▶
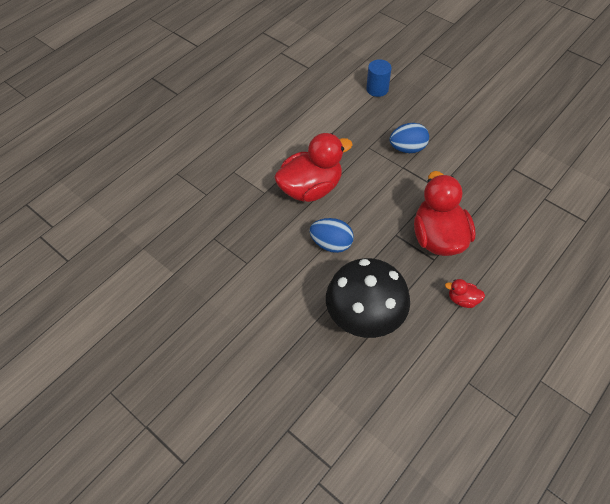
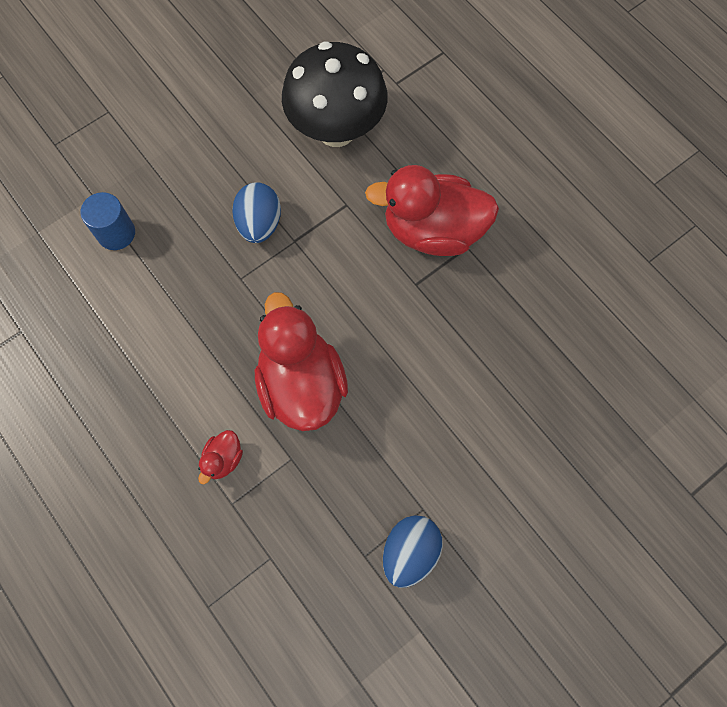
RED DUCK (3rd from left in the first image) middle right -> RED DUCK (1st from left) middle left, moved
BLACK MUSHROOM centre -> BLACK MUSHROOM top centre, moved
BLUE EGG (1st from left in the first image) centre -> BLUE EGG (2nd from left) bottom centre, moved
◀
§ DIRECTIONS FOR THIS TASK: Would you reproduce each line of the material exactly, omitting the images?

§ ANSWER TO THIS PROBLEM:
RED DUCK (3rd from left in the first image) middle right -> RED DUCK (1st from left) middle left, moved
BLACK MUSHROOM centre -> BLACK MUSHROOM top centre, moved
BLUE EGG (1st from left in the first image) centre -> BLUE EGG (2nd from left) bottom centre, moved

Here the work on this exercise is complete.